[Change listing data]
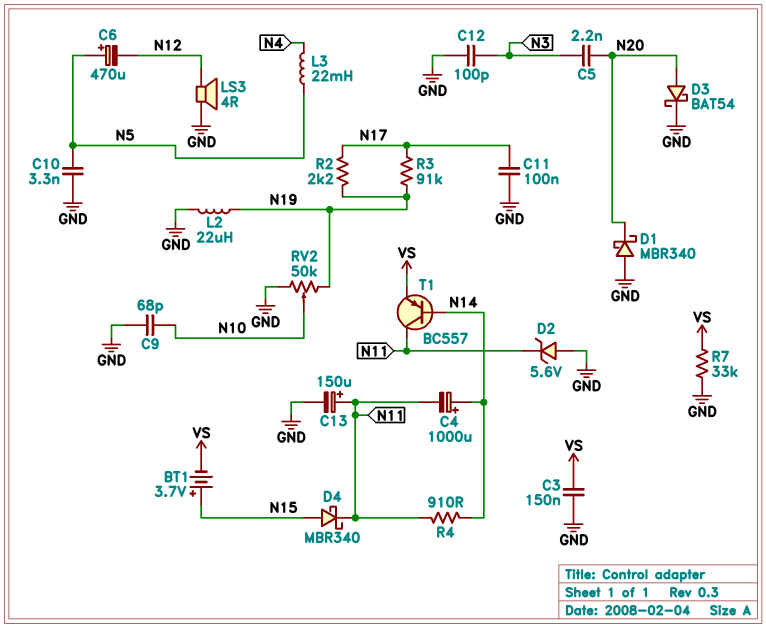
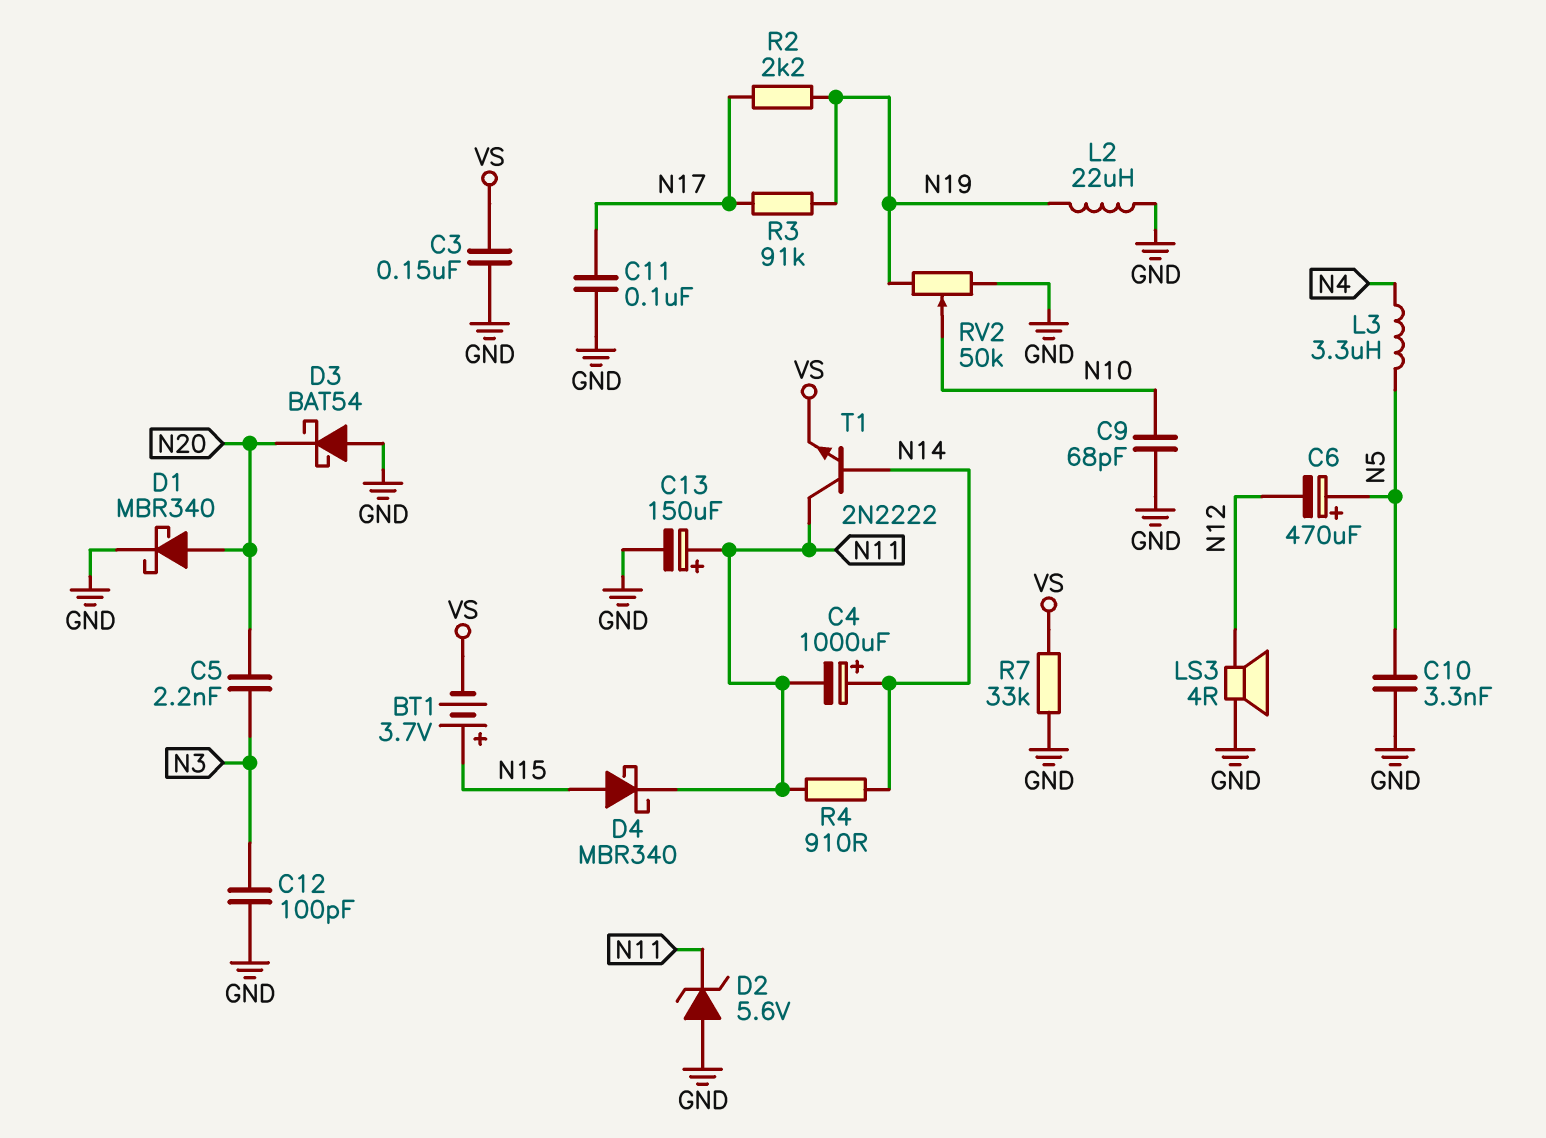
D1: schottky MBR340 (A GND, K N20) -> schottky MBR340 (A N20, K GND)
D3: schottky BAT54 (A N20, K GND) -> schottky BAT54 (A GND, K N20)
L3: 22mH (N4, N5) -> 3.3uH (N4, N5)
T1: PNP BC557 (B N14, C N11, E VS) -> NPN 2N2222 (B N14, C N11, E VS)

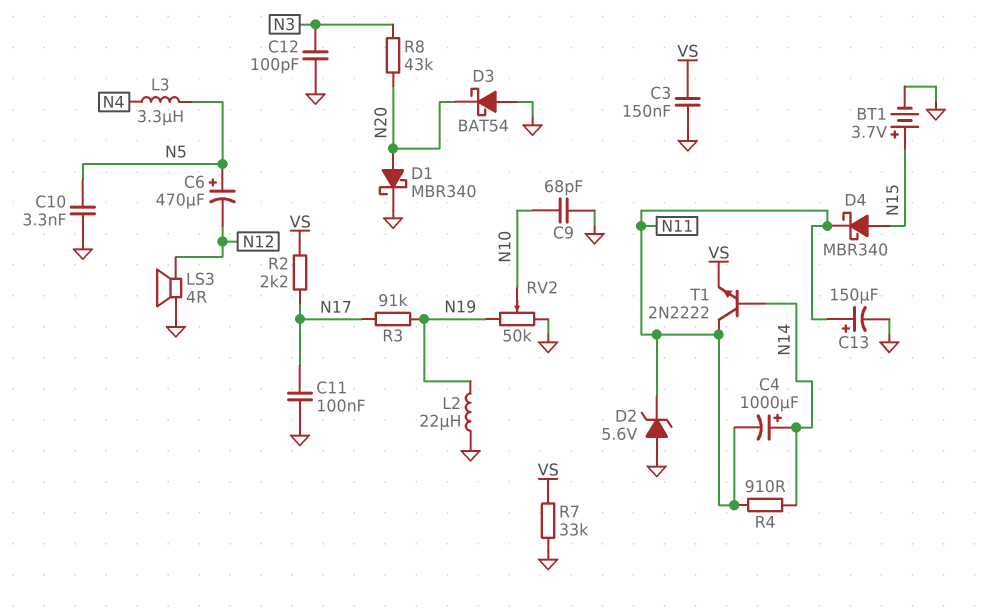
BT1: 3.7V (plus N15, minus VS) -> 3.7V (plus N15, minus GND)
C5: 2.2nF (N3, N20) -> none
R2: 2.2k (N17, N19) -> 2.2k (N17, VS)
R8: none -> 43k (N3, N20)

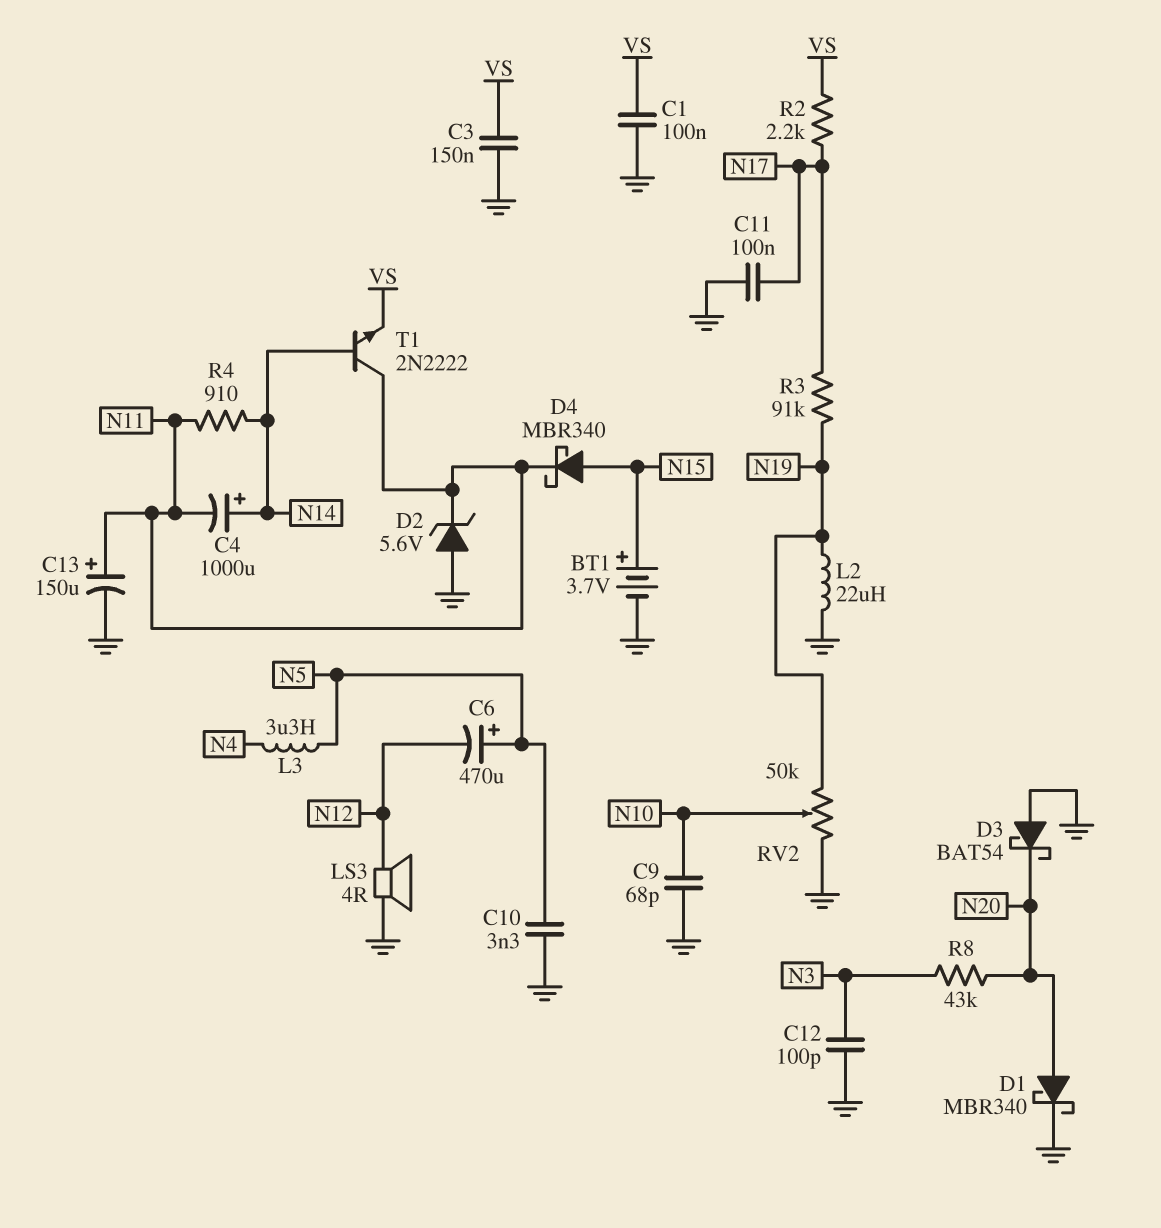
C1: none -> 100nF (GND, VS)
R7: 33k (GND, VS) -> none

To do: Copy each line above that contains the string "none".

Exercise response:
C5: 2.2nF (N3, N20) -> none
R8: none -> 43k (N3, N20)
C1: none -> 100nF (GND, VS)
R7: 33k (GND, VS) -> none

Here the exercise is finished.